ABOUT THIS EXERCISE = What the response needs is every record, repeated verbatim, and no images.
--- --- ---
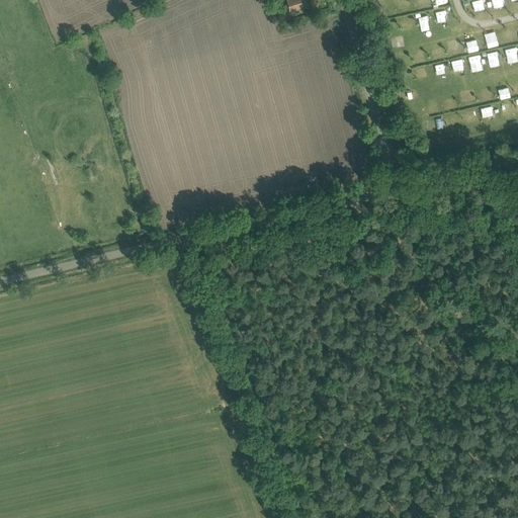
[(305,0),(287,0),(290,10),(307,6),(305,0)]
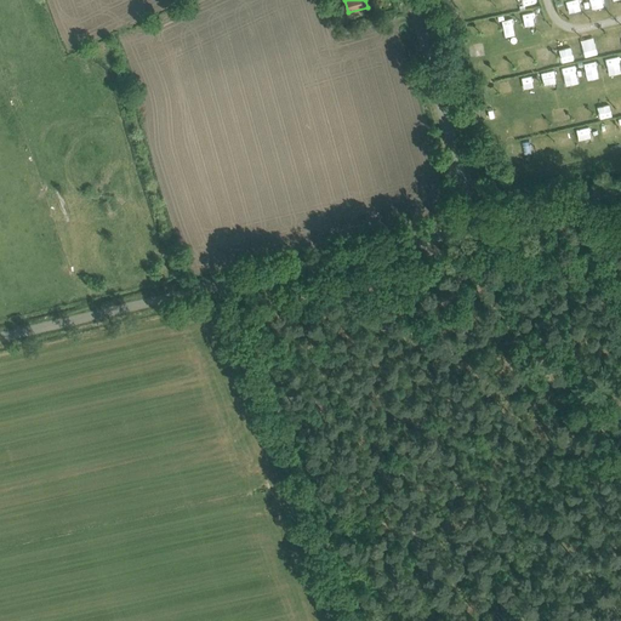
[(568,12),(579,11),(576,0),(574,0),(567,1),(568,12)]
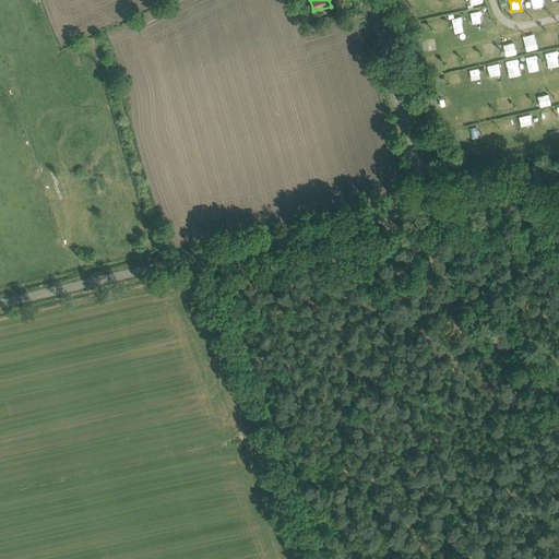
[(526,0),(530,10),(542,7),(539,0),(526,0)]
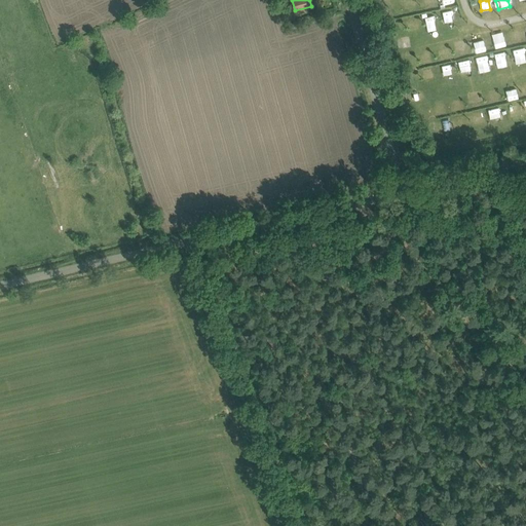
[(452,10),(443,11),(444,22),(454,21),(452,10)]
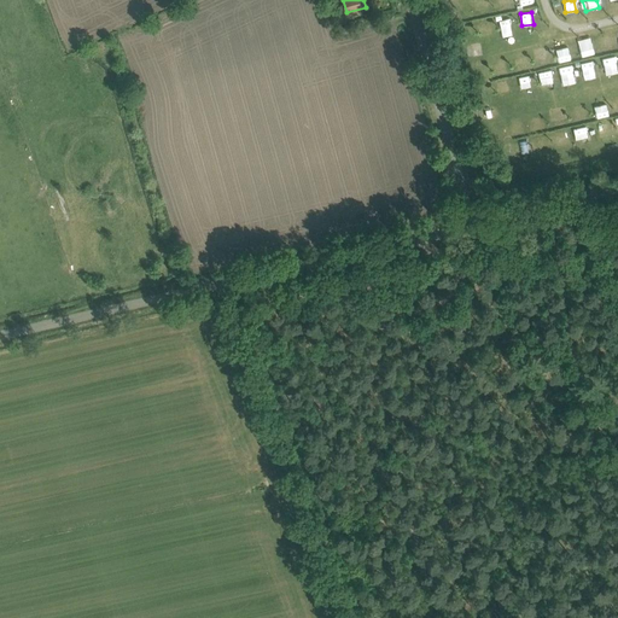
[(491,19),(477,21),(478,35),(494,33),(491,19)]
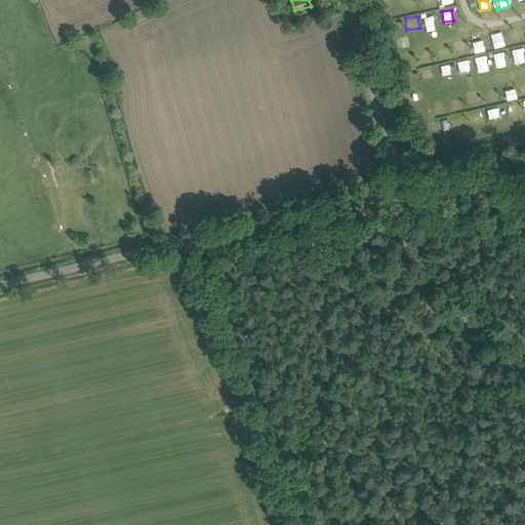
[(522,33),(513,33),(513,42),(522,42),(522,33)]
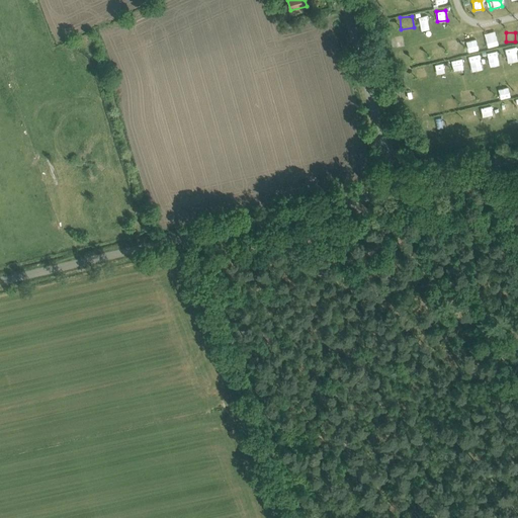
[(496,34),(485,38),(488,49),(499,46),(496,34)]
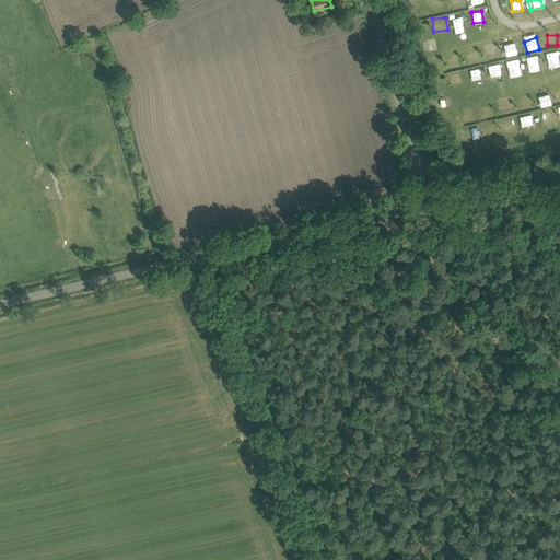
[(490,60),(500,59),(497,42),(487,44),(490,60)]
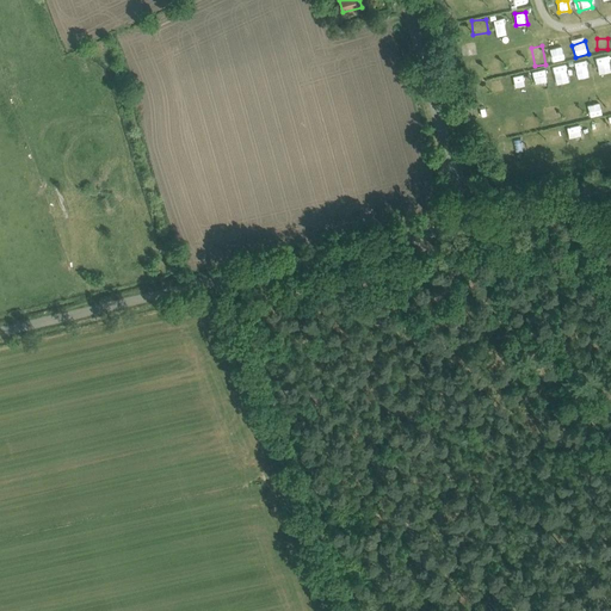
[(555,48),(556,60),(567,59),(565,47),(555,48)]
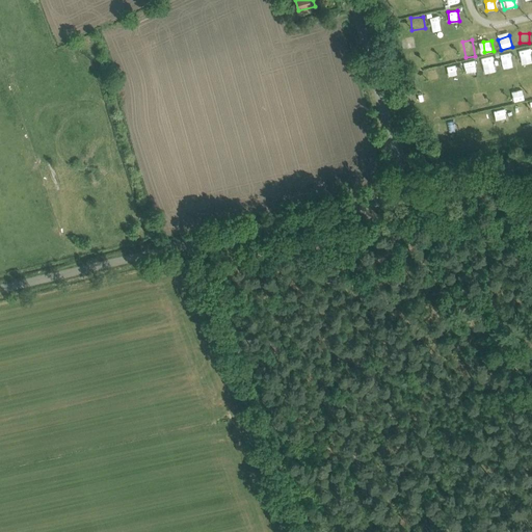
[(504,63),(514,60),(511,50),(501,53),(504,63)]
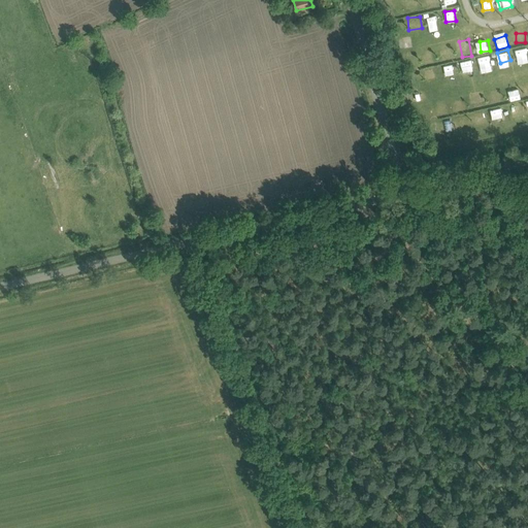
[(490,55),(477,58),(480,68),(493,65),(490,55)]
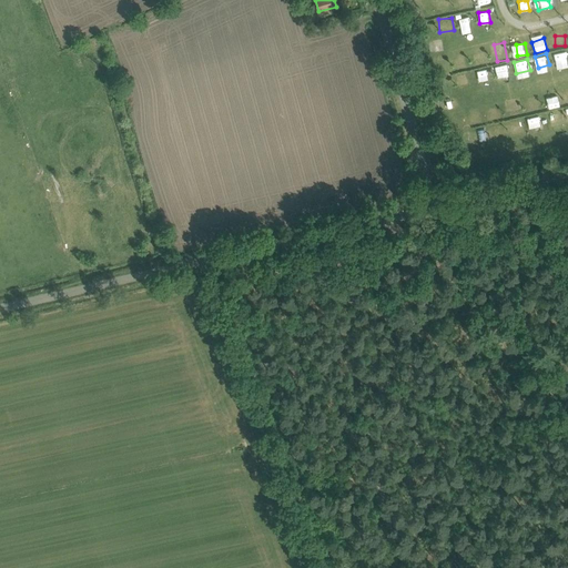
[(500,78),(511,74),(509,62),(497,66),(500,78)]
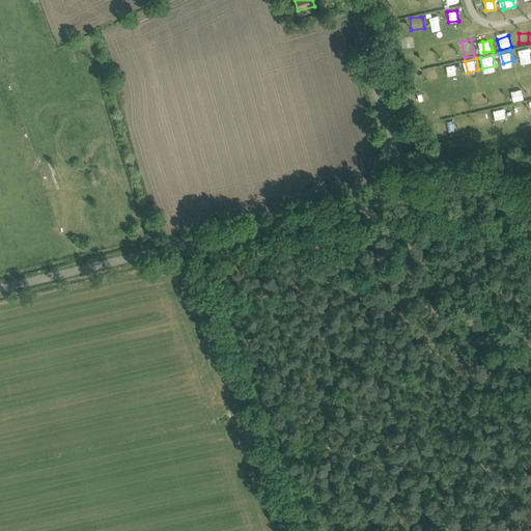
[(446,76),(456,76),(455,65),(445,65),(446,76)]
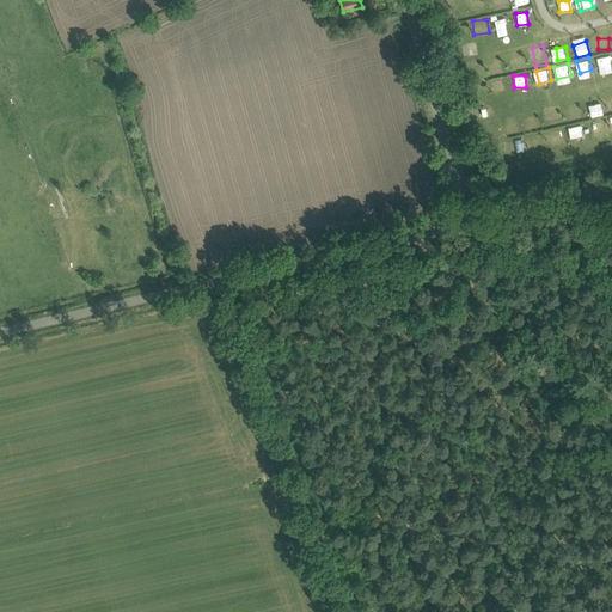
[(496,83),(497,93),(507,92),(506,80),(496,83)]
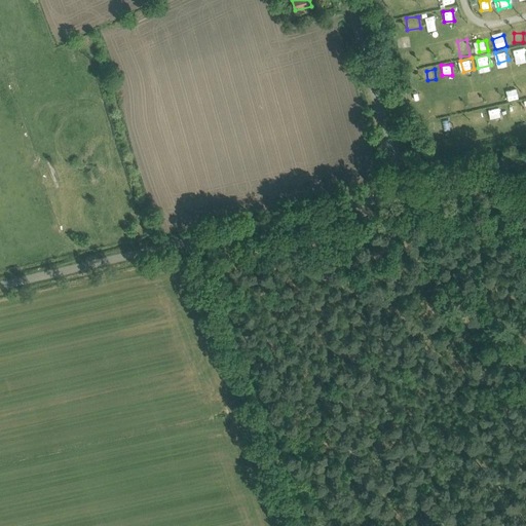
[(421,89),(411,92),(414,103),(424,99),(421,89)]
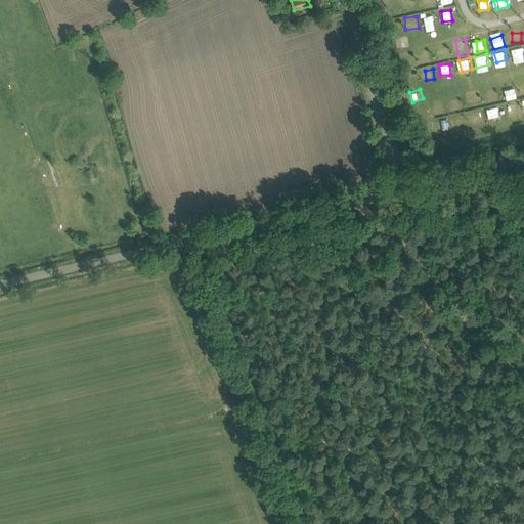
[(441,104),(429,106),(431,117),(443,115),(441,104)]
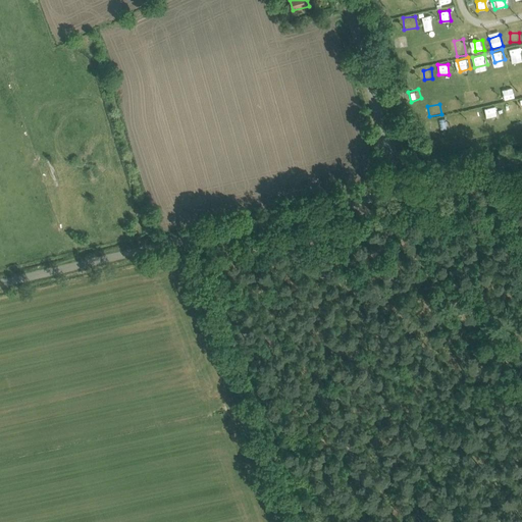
[(499,104),(486,107),(489,119),(502,116),(499,104)]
--- --- ---
RESPONSE TO THIS TASK =
[(305,0),(287,0),(290,10),(307,6),(305,0)]
[(568,12),(579,11),(576,0),(574,0),(567,1),(568,12)]
[(526,0),(530,10),(542,7),(539,0),(526,0)]
[(452,10),(443,11),(444,22),(454,21),(452,10)]
[(491,19),(477,21),(478,35),(494,33),(491,19)]
[(522,33),(513,33),(513,42),(522,42),(522,33)]
[(496,34),(485,38),(488,49),(499,46),(496,34)]
[(490,60),(500,59),(497,42),(487,44),(490,60)]
[(555,48),(556,60),(567,59),(565,47),(555,48)]
[(504,63),(514,60),(511,50),(501,53),(504,63)]
[(490,55),(477,58),(480,68),(493,65),(490,55)]
[(500,78),(511,74),(509,62),(497,66),(500,78)]
[(446,76),(456,76),(455,65),(445,65),(446,76)]
[(496,83),(497,93),(507,92),(506,80),(496,83)]
[(421,89),(411,92),(414,103),(424,99),(421,89)]
[(441,104),(429,106),(431,117),(443,115),(441,104)]
[(499,104),(486,107),(489,119),(502,116),(499,104)]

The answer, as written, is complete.